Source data
══════════
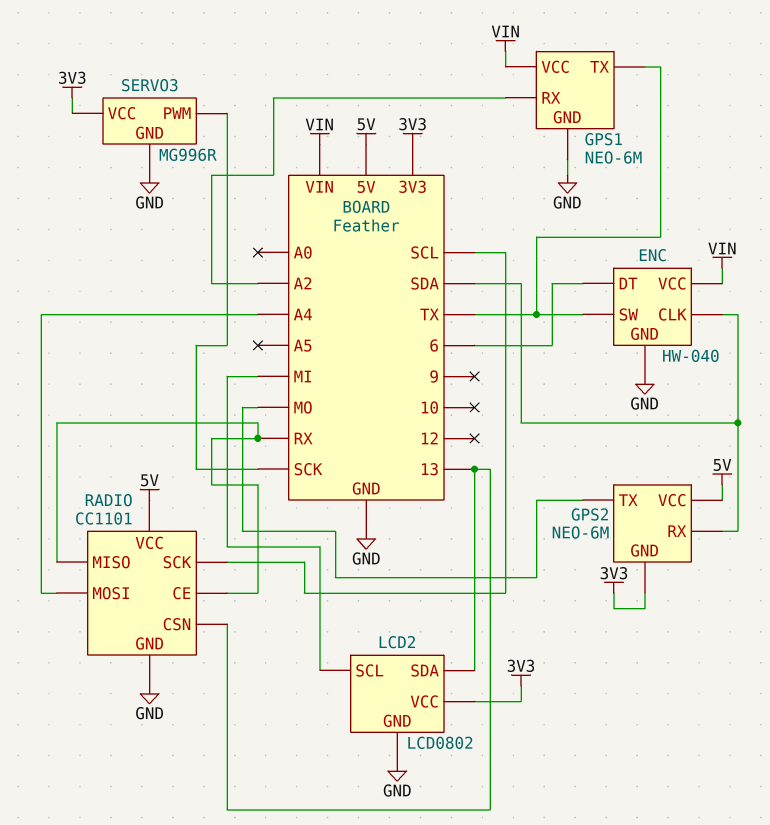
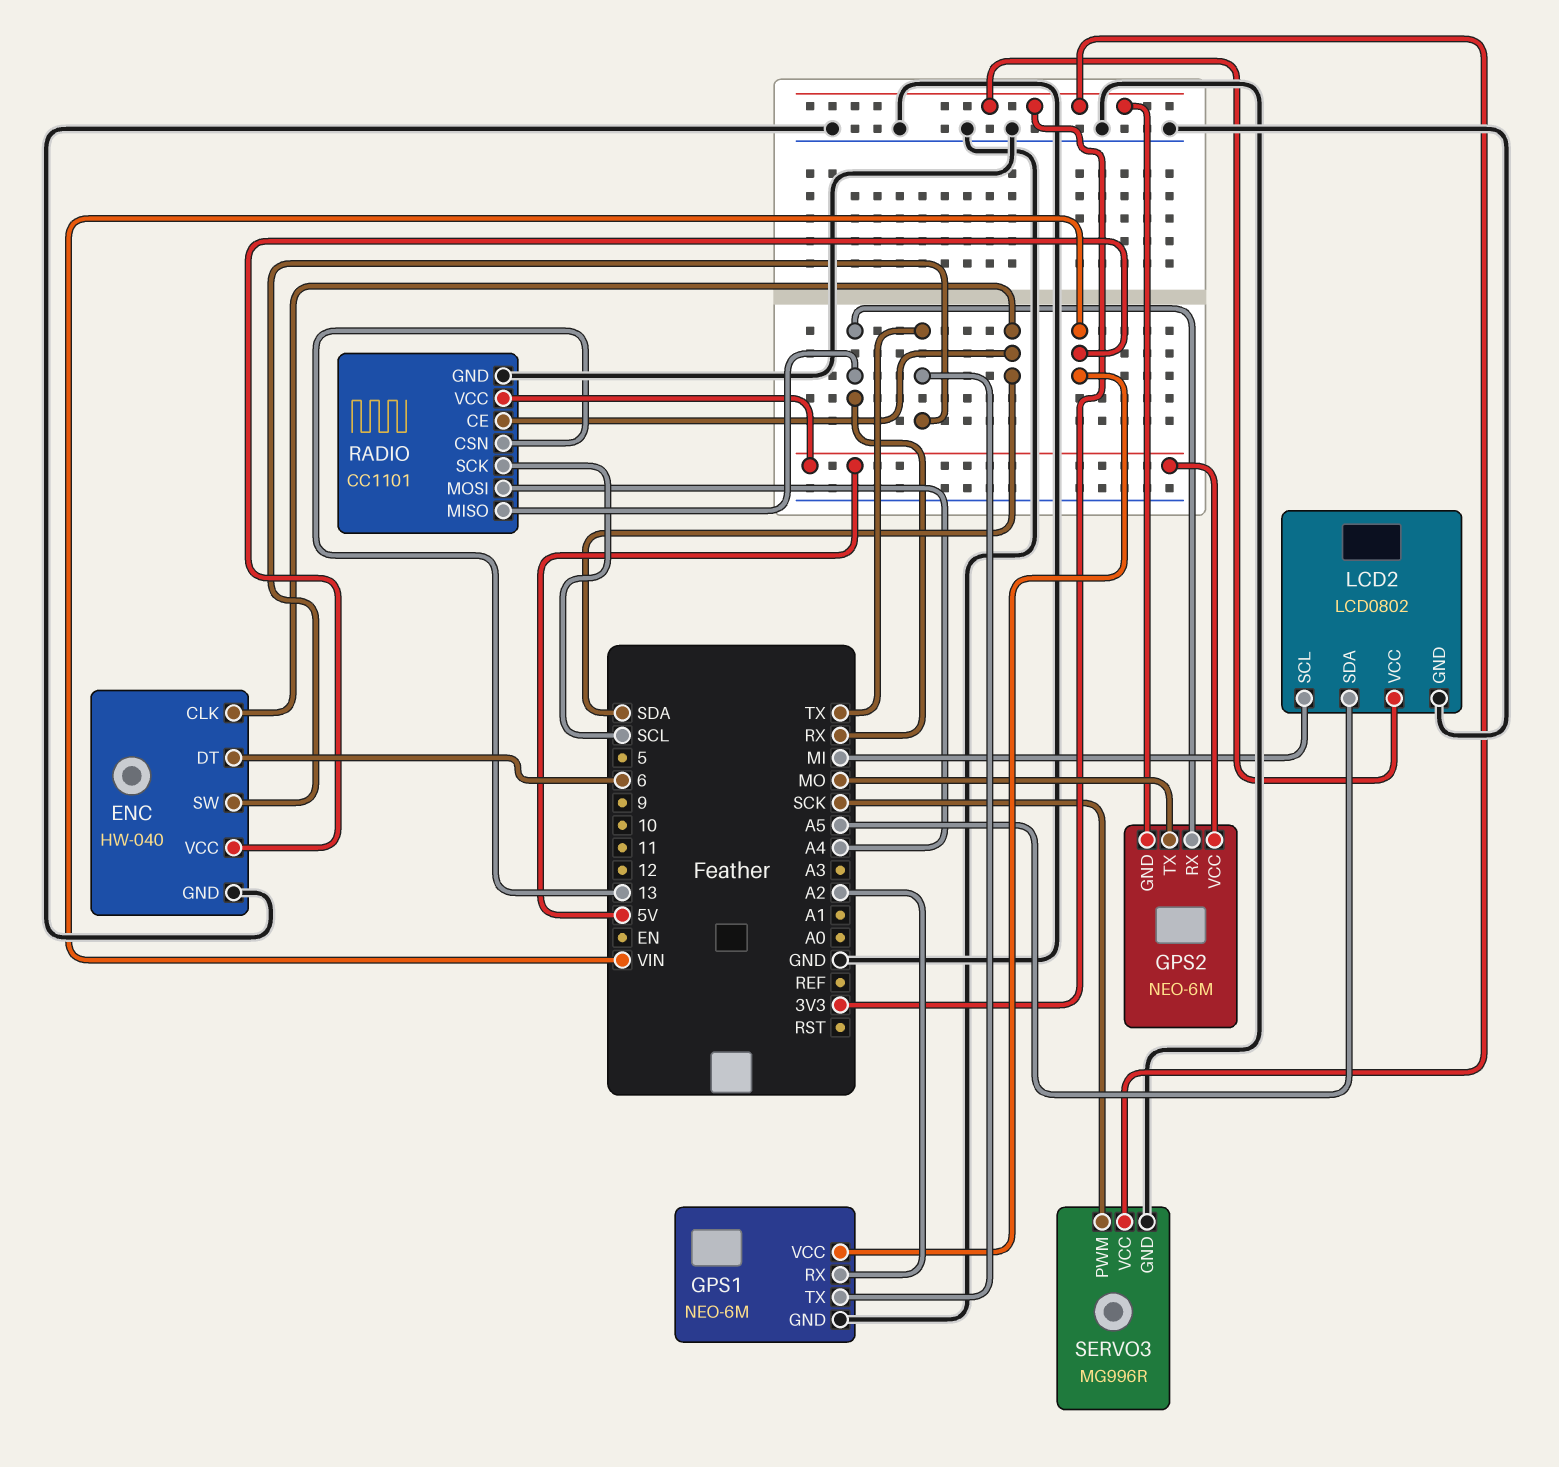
GPS2 pin RX: SDA -> RX
LCD2 pin SDA: 13 -> A5
RADIO pin CE: RX -> SDA

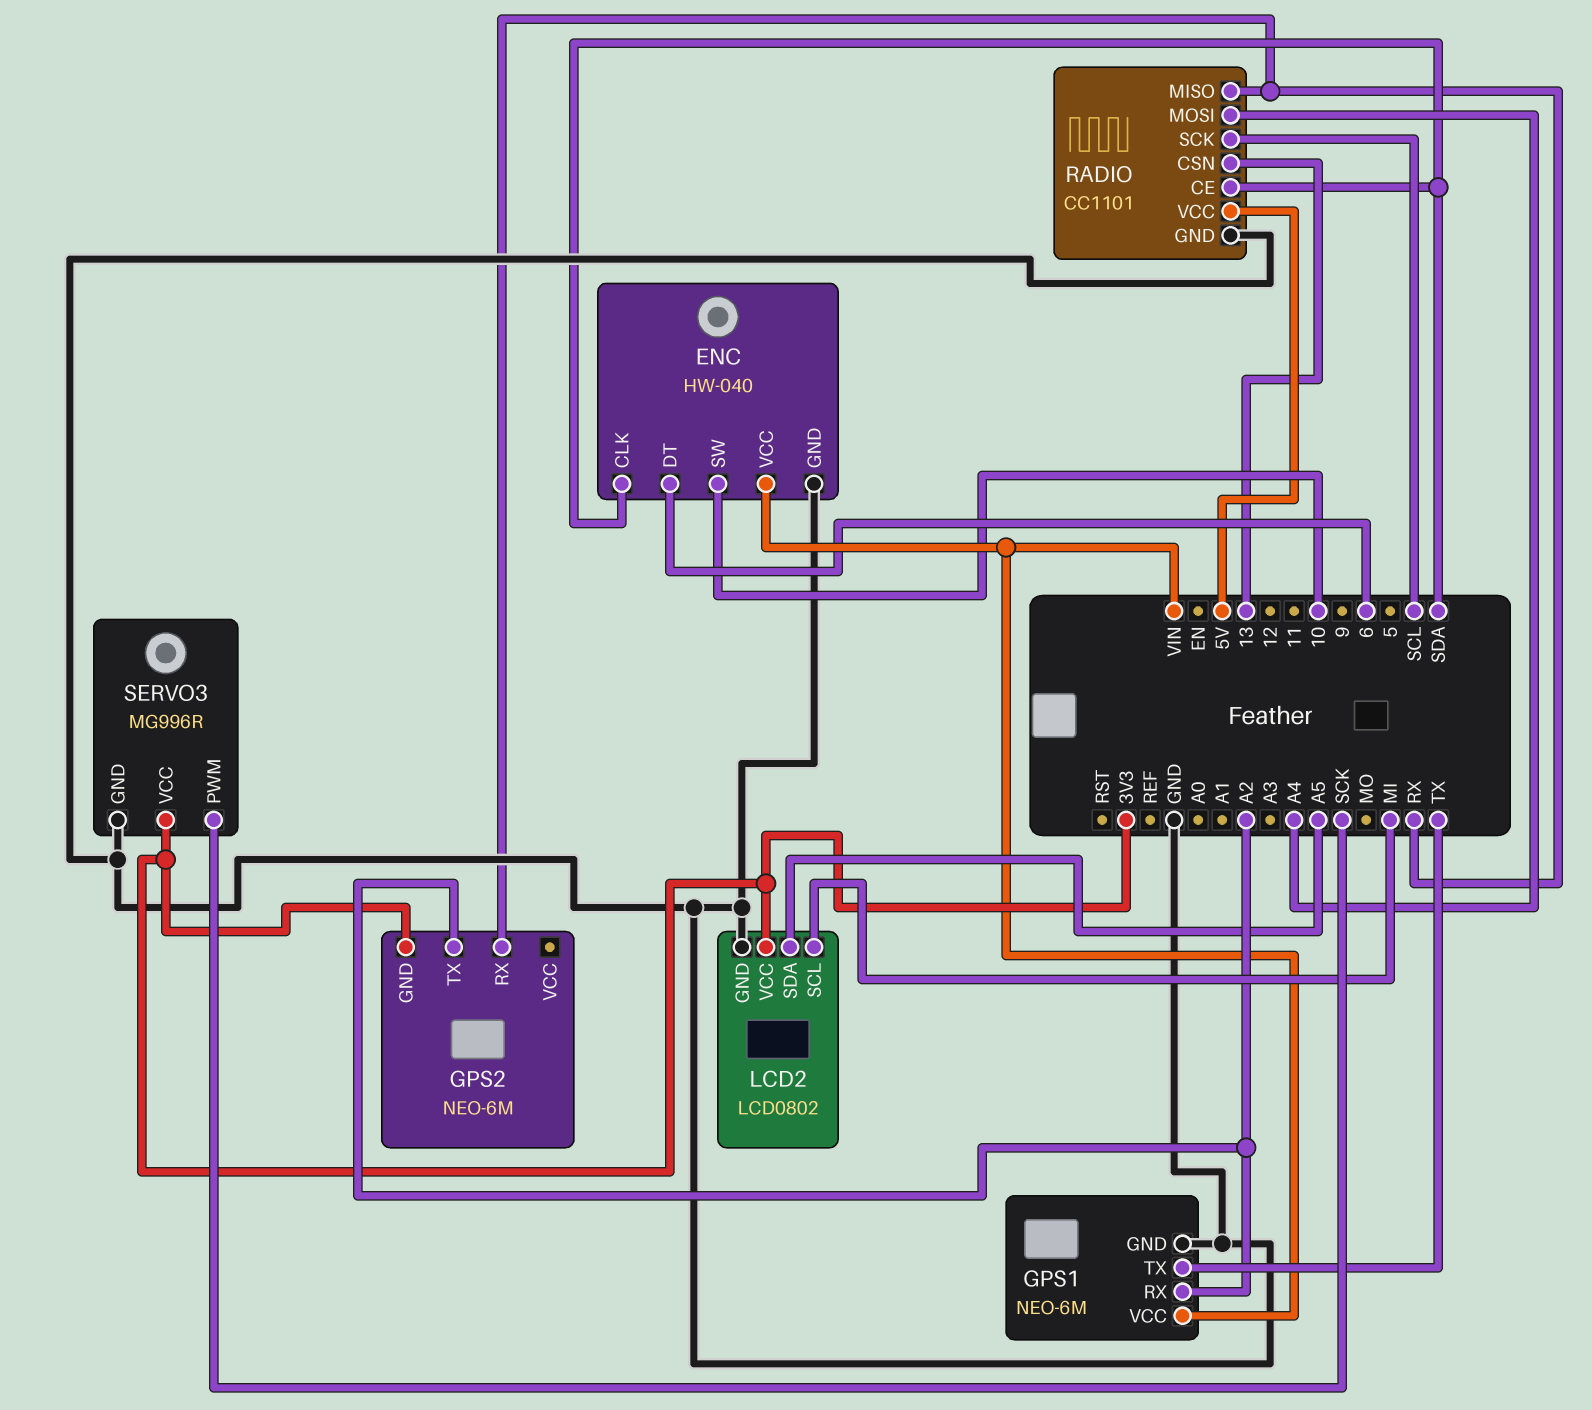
ENC pin SW: TX -> 10
GPS2 pin TX: MO -> A2
GPS2 pin VCC: 5V -> none

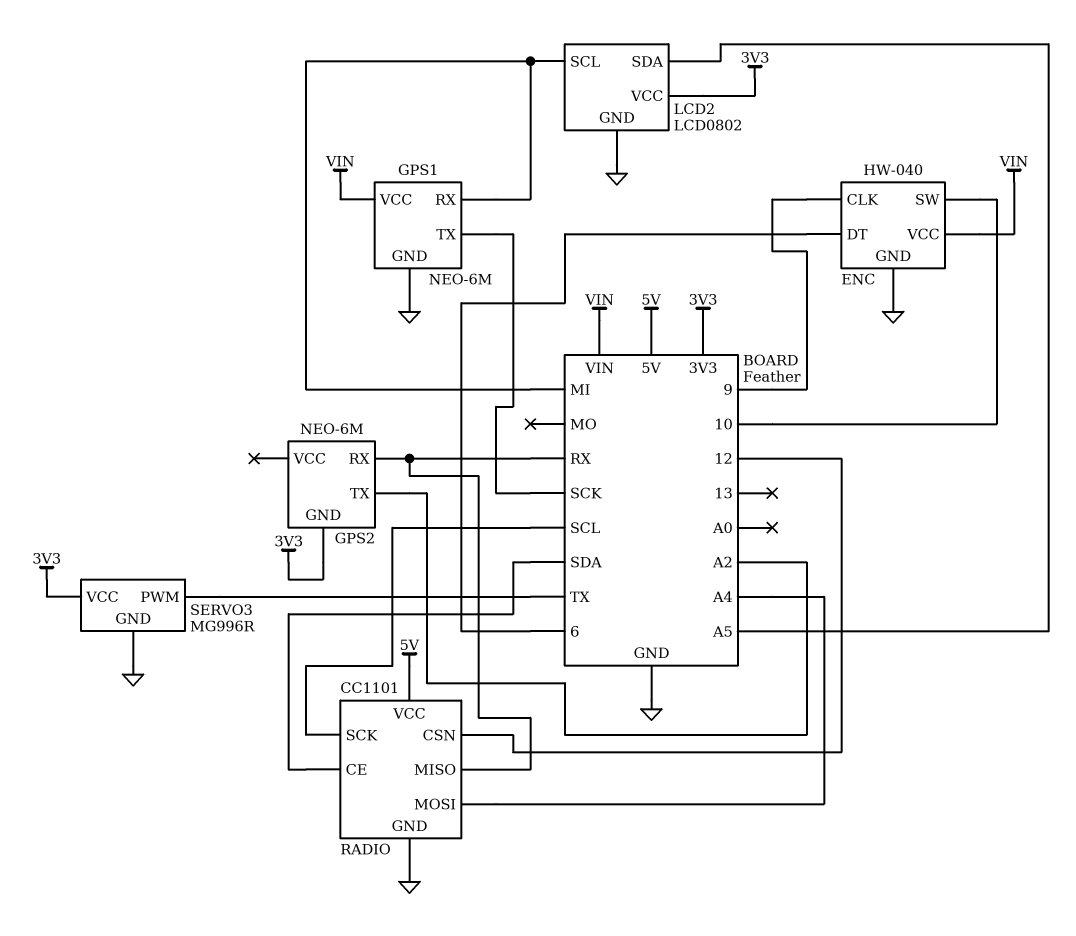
ENC pin CLK: SDA -> 9
GPS1 pin RX: A2 -> MI
GPS1 pin TX: TX -> SCK
RADIO pin CSN: 13 -> 12
SERVO3 pin PWM: SCK -> TX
══════════
Problem details:
Return, word for word, the line containing "GPS1 pin TX: TX -> SCK" and all lines after it through the last line of the records, and nothing else.

Answer to the problem:
GPS1 pin TX: TX -> SCK
RADIO pin CSN: 13 -> 12
SERVO3 pin PWM: SCK -> TX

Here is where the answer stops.